(Extracted data entries)
╔══
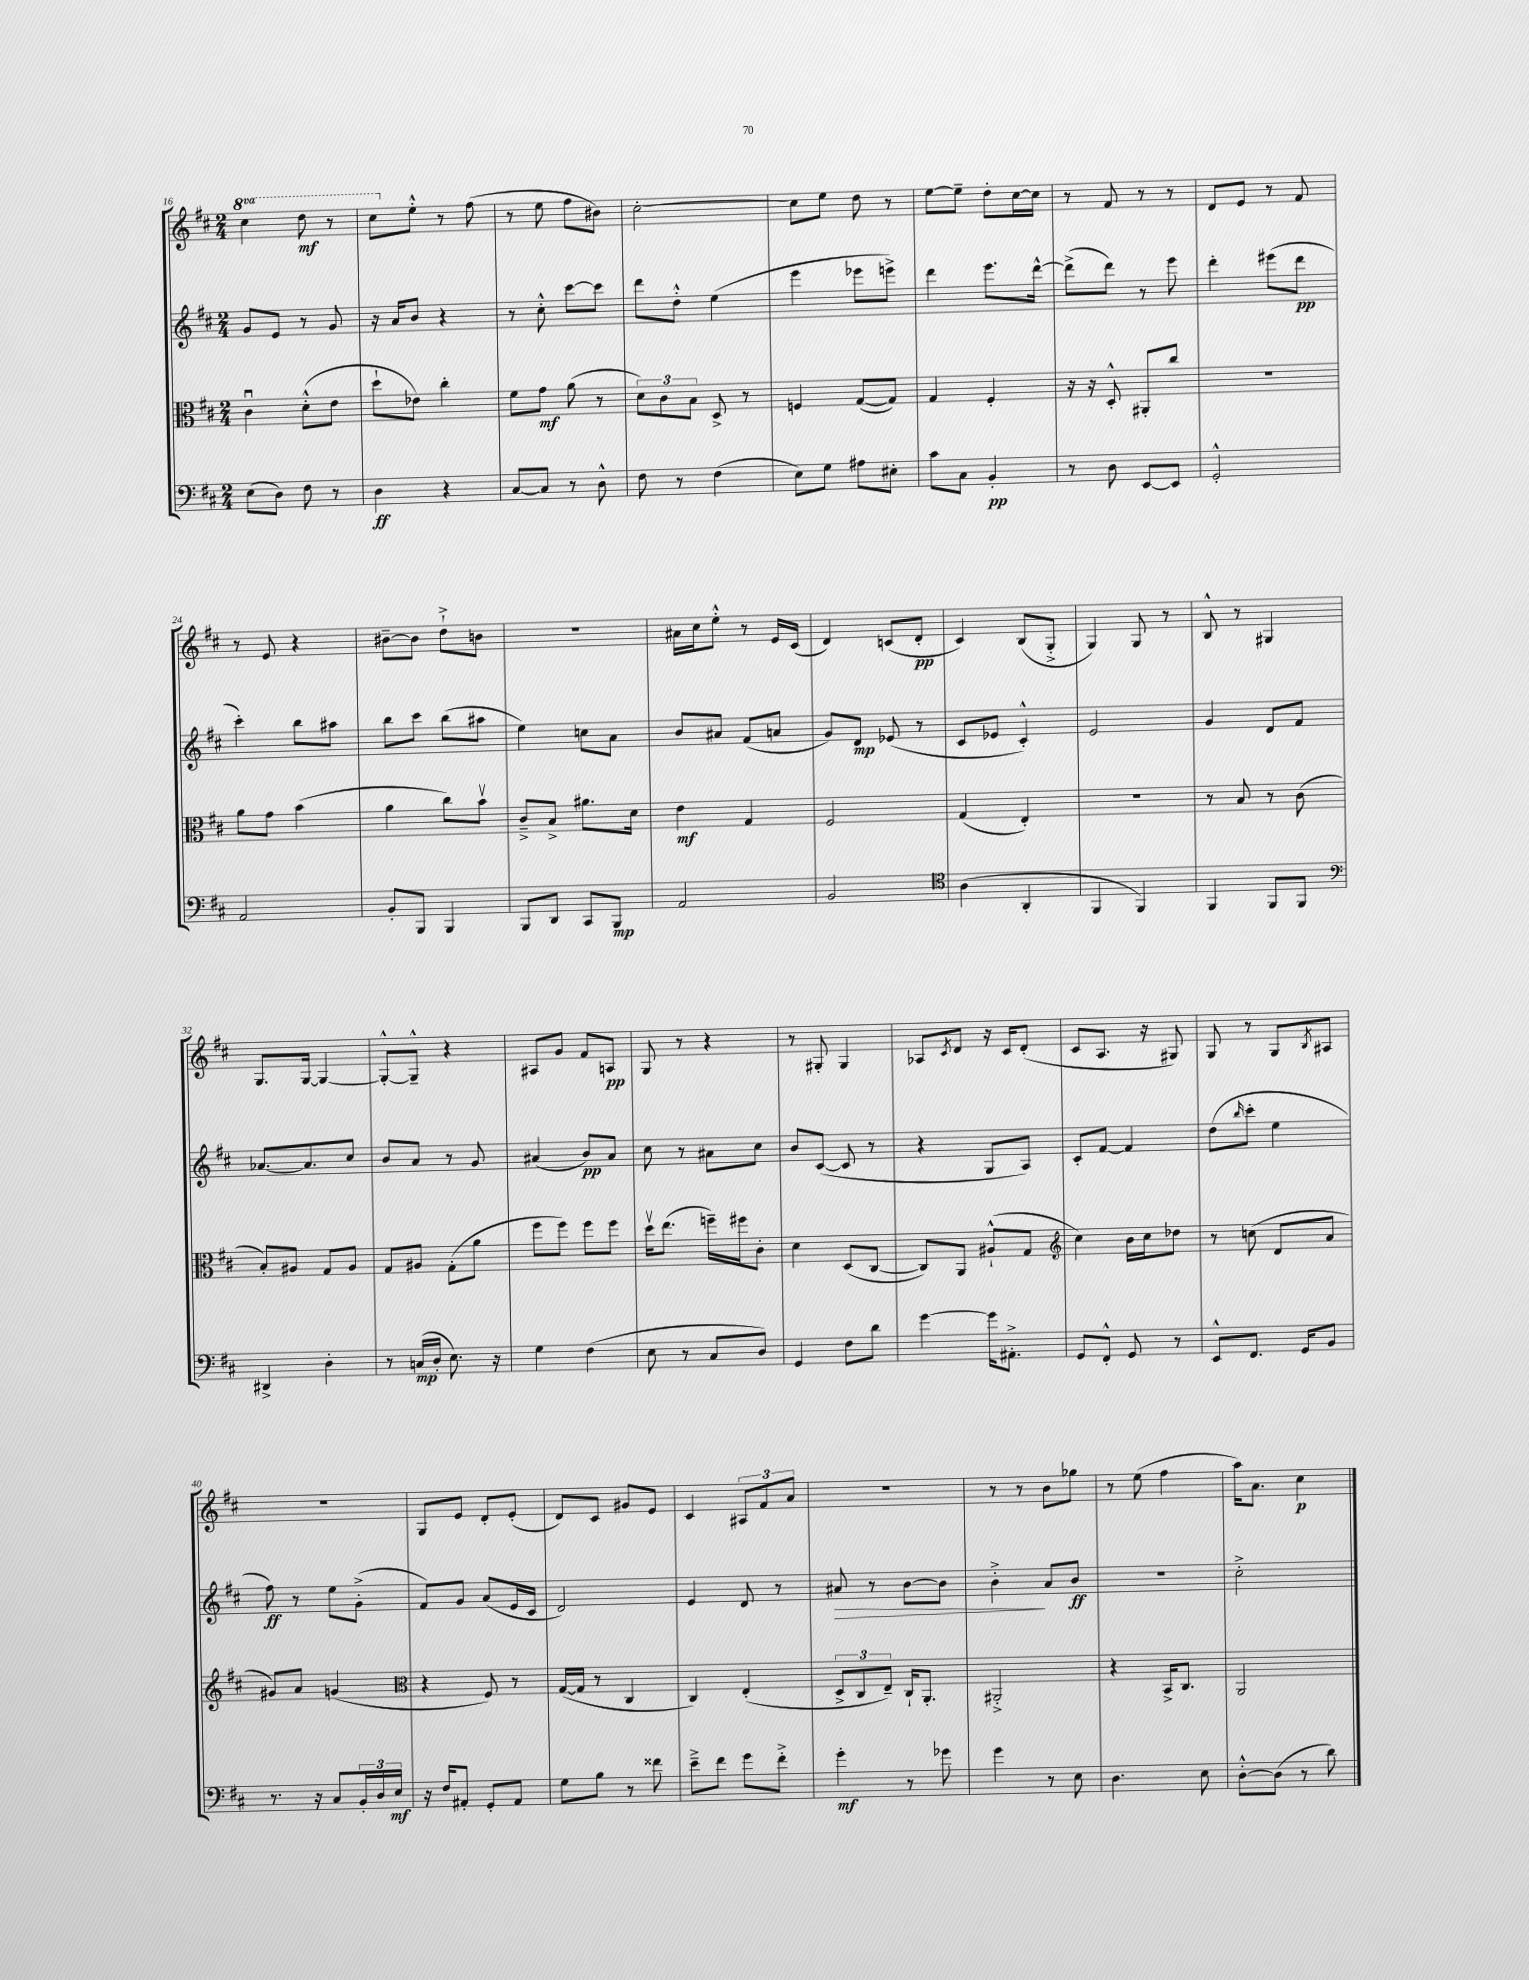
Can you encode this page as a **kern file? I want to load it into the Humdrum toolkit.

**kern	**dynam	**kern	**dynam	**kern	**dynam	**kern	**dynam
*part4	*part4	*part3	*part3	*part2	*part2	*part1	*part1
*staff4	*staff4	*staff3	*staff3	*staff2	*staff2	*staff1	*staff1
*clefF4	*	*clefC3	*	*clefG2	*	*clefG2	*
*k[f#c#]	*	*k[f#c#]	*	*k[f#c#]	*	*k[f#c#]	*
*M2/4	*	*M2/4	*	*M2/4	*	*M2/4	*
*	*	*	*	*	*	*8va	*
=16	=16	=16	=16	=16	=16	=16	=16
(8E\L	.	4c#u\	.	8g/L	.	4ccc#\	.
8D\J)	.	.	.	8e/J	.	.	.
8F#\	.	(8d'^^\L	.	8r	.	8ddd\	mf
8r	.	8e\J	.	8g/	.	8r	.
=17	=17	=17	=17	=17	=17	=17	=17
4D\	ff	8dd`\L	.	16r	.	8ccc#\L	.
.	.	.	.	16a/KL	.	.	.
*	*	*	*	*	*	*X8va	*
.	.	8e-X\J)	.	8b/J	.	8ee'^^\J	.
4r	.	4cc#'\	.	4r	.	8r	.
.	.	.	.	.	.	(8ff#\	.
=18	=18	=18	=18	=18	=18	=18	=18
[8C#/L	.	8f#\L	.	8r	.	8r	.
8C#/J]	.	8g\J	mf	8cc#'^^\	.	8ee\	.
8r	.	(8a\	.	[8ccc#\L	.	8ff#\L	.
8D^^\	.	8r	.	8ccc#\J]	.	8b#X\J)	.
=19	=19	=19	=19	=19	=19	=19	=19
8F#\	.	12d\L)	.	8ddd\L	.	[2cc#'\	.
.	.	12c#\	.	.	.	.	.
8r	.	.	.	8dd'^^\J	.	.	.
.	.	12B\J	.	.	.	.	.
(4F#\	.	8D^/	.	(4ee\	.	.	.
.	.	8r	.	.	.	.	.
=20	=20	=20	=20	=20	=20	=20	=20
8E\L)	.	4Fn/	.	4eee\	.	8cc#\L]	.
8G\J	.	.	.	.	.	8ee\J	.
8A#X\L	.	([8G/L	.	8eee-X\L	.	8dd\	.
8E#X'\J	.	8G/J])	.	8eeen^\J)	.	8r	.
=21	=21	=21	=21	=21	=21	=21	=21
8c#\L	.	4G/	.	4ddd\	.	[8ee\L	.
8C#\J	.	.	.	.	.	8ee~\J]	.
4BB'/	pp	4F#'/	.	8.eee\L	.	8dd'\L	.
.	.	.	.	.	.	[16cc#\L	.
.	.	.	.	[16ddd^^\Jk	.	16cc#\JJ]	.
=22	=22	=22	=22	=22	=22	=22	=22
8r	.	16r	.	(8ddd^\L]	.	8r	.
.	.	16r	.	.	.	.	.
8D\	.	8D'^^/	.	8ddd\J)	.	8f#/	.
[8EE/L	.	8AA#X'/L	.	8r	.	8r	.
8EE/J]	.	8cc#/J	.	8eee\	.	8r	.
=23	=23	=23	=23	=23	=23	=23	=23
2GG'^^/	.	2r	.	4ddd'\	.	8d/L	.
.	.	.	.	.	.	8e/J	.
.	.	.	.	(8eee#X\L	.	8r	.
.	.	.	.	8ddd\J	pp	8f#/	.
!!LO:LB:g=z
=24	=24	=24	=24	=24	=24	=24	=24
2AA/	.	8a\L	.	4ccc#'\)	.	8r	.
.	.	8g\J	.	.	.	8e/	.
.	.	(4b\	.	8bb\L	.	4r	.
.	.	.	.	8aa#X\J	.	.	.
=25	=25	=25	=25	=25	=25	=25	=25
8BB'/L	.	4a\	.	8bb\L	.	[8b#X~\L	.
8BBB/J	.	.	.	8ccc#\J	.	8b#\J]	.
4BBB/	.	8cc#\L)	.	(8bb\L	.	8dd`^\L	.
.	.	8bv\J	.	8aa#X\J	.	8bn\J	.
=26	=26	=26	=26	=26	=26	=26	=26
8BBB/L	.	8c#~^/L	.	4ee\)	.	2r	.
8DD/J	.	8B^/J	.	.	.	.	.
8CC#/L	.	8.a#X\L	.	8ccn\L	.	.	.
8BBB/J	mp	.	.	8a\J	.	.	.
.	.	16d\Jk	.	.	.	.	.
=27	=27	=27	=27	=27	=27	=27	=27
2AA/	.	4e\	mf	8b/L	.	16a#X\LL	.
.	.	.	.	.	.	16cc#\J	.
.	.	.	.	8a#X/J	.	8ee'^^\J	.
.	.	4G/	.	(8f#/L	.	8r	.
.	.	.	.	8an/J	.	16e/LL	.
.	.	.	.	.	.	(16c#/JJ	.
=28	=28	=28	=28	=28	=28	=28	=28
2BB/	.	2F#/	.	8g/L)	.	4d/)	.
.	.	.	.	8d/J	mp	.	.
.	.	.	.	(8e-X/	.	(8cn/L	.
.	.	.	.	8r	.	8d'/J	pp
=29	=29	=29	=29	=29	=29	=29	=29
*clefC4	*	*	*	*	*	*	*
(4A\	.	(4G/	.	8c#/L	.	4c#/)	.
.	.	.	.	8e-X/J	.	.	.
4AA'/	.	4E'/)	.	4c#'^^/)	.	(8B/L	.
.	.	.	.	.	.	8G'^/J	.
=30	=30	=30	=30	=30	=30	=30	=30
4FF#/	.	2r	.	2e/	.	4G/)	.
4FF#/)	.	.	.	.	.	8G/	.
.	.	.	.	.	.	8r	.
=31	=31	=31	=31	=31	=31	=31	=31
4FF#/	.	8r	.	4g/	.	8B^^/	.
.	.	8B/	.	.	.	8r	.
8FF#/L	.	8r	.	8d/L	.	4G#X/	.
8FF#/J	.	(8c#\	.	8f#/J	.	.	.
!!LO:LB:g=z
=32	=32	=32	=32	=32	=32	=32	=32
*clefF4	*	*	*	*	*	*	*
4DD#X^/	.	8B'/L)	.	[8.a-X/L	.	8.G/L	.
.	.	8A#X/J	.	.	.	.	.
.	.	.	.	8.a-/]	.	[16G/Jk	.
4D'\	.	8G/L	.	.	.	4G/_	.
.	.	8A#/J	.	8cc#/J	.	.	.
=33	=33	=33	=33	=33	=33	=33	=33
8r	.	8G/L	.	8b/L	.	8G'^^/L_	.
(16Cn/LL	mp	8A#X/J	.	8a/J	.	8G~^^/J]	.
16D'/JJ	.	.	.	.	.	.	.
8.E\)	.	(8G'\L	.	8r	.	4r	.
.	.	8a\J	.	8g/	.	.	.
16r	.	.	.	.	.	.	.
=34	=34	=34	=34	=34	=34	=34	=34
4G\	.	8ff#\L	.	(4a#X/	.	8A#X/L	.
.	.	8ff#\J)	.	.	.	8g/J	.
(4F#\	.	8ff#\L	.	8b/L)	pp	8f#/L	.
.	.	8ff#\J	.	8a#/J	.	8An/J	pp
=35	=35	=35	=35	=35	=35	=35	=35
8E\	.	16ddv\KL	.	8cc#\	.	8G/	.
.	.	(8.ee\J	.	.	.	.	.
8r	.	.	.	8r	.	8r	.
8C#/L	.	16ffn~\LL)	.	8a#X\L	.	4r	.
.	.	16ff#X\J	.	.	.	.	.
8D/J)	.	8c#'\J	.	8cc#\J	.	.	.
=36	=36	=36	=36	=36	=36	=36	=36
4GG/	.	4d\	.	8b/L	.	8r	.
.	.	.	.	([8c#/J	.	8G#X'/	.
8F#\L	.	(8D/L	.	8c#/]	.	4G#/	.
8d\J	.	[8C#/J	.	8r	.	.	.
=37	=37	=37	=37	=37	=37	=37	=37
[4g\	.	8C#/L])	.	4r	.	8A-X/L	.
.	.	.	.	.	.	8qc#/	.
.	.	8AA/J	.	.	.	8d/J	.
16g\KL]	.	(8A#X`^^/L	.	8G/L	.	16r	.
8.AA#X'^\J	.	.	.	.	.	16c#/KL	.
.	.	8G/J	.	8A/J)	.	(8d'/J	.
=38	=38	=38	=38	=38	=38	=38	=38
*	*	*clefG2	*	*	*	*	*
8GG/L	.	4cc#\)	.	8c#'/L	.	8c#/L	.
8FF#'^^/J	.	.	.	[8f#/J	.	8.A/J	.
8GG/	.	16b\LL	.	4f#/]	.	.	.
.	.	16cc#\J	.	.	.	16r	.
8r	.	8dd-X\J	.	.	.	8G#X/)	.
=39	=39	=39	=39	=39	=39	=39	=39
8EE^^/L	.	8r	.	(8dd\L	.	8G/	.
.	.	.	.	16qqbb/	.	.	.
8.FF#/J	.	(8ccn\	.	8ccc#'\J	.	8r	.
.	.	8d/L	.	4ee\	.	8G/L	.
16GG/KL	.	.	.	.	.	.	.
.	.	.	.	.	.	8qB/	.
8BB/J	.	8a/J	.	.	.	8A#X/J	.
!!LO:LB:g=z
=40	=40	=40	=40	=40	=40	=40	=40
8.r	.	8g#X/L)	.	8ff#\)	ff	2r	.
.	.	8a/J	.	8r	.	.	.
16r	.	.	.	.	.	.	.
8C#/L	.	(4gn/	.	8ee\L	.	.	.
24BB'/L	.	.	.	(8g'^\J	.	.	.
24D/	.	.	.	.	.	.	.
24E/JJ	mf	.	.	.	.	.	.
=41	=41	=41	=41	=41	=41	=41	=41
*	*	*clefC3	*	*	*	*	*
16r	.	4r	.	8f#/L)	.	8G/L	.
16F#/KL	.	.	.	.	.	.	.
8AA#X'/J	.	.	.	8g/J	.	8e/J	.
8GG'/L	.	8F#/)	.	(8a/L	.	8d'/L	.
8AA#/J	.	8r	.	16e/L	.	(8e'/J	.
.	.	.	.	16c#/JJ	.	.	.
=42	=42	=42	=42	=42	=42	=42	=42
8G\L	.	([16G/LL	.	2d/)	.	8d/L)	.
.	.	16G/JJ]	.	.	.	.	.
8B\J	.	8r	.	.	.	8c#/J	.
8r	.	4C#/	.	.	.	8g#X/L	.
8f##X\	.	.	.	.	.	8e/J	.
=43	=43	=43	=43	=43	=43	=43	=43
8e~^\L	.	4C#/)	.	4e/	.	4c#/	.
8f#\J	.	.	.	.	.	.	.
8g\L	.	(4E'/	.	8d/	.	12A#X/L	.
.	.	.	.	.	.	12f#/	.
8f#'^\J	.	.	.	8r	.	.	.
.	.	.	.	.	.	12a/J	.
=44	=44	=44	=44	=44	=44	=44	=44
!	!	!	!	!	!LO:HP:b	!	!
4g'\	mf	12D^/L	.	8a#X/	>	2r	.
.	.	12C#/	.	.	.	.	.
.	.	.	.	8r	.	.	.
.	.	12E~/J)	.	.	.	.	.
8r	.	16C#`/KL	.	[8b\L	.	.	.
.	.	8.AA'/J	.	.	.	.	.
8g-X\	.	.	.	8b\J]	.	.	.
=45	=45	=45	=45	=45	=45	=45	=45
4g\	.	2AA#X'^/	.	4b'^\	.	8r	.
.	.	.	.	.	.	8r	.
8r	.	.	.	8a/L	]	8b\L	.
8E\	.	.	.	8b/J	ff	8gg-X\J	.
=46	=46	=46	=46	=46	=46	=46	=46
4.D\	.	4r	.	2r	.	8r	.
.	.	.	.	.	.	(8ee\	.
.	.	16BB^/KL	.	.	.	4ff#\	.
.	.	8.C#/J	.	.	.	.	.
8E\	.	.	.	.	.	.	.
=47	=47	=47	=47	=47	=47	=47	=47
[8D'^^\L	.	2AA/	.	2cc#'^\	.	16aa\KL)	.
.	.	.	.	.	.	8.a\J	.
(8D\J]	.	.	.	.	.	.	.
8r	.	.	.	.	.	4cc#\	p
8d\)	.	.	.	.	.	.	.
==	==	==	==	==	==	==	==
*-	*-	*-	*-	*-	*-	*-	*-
╚══
List every line of the data above that contains the string "kern", copying each line in full.

Can you encode this page as a **kern file? I want to load it into the Humdrum toolkit.
**kern	**dynam	**kern	**dynam	**kern	**dynam	**kern	**dynam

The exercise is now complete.